• Records to process:
◆ ◆ ◆
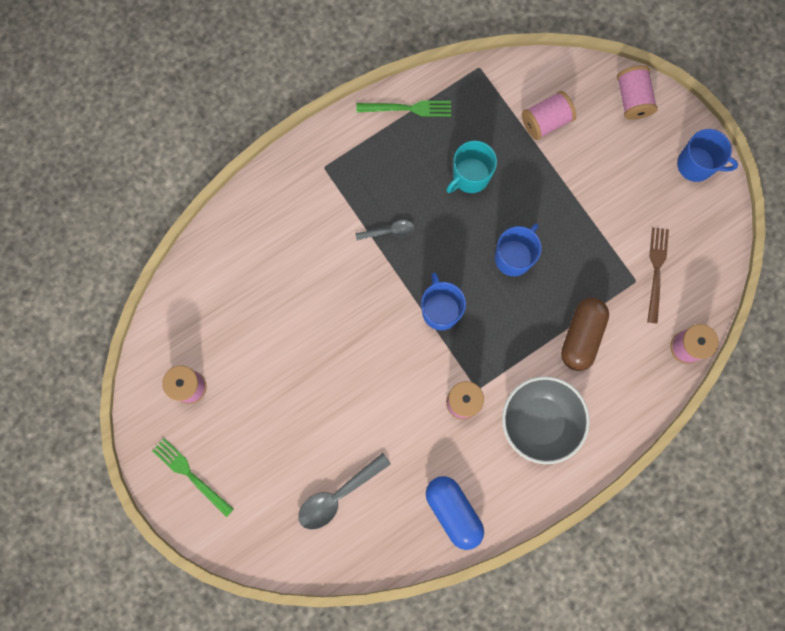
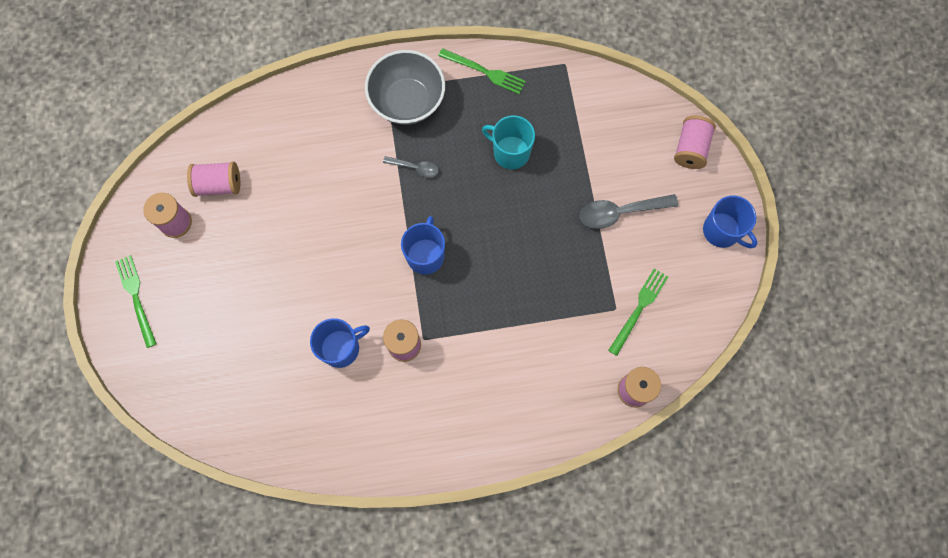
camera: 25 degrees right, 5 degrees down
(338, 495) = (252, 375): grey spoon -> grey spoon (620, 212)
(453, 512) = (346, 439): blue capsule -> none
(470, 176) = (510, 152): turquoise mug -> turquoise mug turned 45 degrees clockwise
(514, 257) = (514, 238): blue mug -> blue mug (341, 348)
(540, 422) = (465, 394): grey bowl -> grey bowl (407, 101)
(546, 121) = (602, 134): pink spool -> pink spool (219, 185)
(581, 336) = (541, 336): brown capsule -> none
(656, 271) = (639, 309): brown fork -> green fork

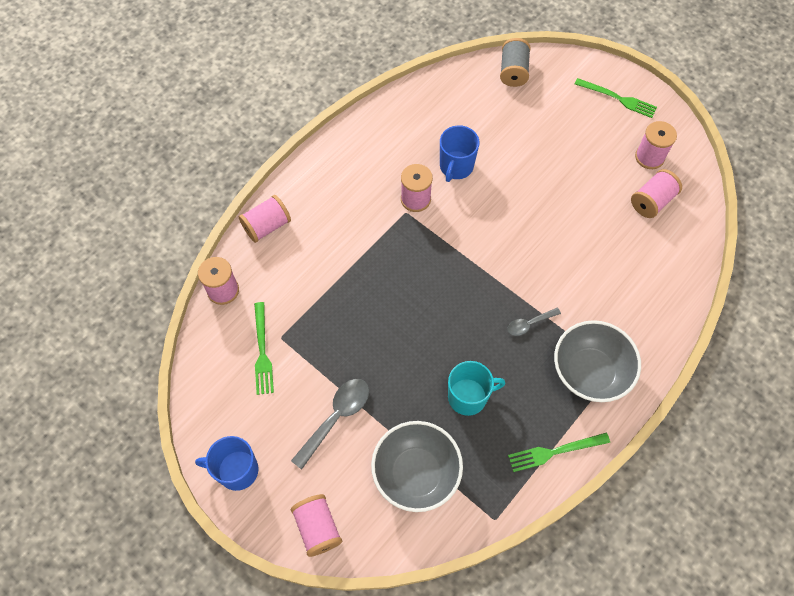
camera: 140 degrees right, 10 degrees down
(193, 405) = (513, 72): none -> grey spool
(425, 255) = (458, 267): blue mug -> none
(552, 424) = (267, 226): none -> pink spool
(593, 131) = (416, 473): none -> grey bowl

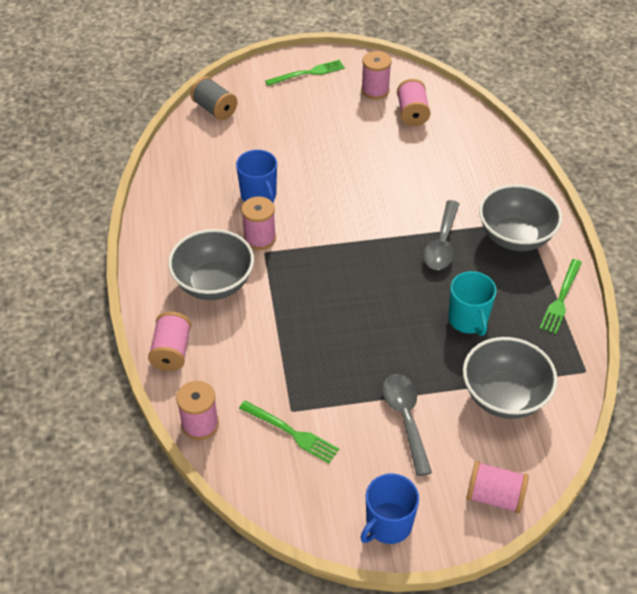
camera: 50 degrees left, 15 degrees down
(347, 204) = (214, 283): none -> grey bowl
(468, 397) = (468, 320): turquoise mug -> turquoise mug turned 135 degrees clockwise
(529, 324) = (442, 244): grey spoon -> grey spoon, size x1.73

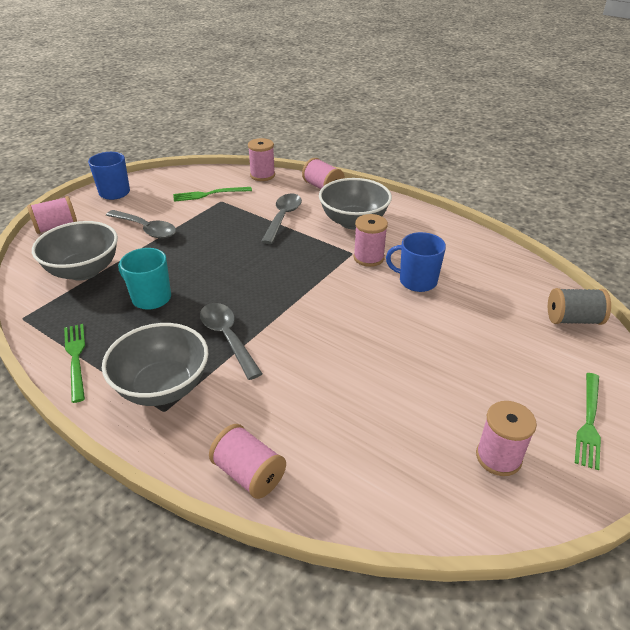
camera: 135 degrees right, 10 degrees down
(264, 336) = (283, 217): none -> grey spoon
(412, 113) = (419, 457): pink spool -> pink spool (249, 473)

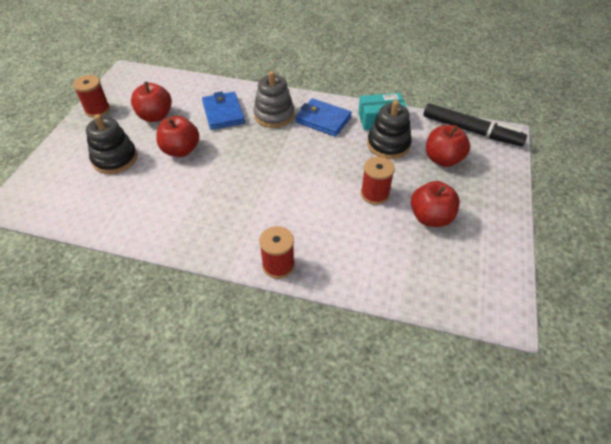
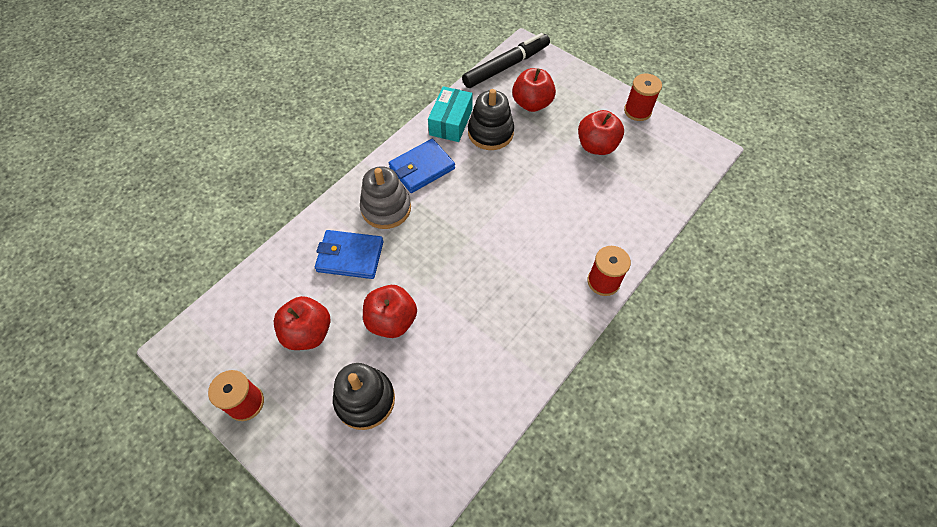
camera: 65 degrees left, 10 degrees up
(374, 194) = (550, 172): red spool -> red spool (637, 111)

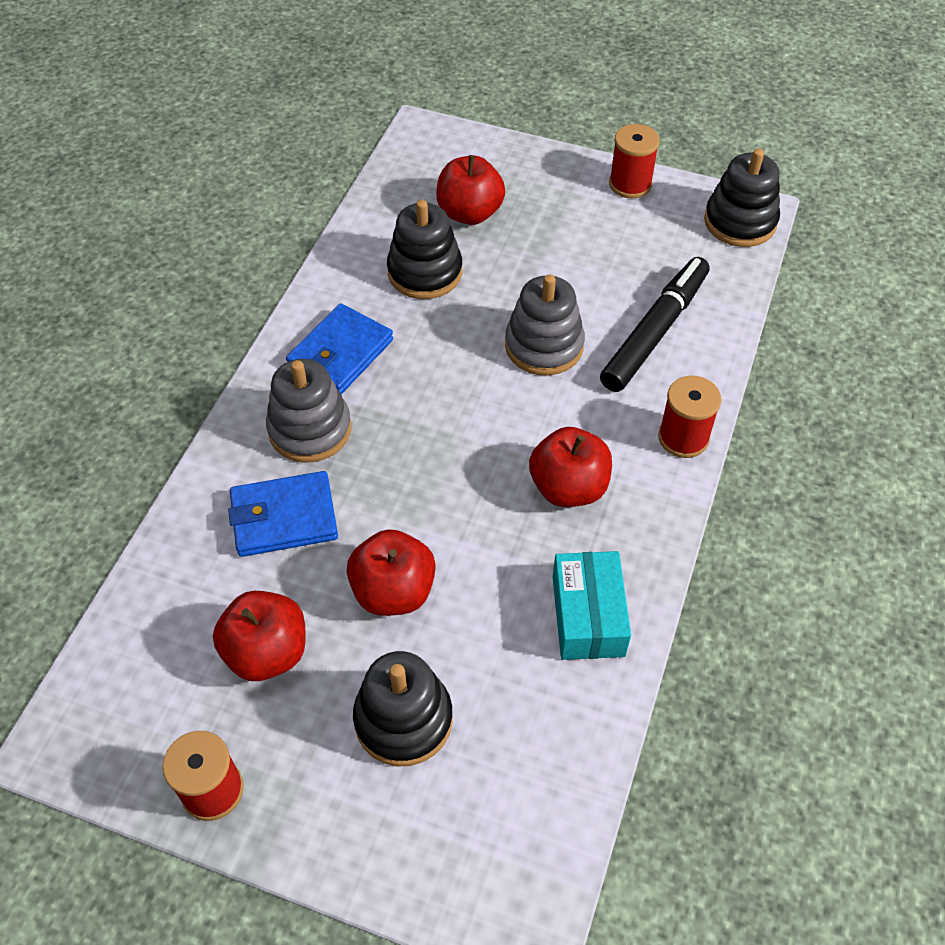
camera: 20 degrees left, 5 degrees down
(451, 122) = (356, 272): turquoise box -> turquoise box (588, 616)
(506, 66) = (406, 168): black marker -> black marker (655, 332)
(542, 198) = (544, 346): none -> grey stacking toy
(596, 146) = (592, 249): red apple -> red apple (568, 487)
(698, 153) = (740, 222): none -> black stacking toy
◆ ◆ ◆
• Job item: The line with "(506, 66) = (406, 168): black", plus every line after it through the end of the listing, needs to be repeated exactly; nothing else belongs in the reply.

• Written solution:
(506, 66) = (406, 168): black marker -> black marker (655, 332)
(542, 198) = (544, 346): none -> grey stacking toy
(596, 146) = (592, 249): red apple -> red apple (568, 487)
(698, 153) = (740, 222): none -> black stacking toy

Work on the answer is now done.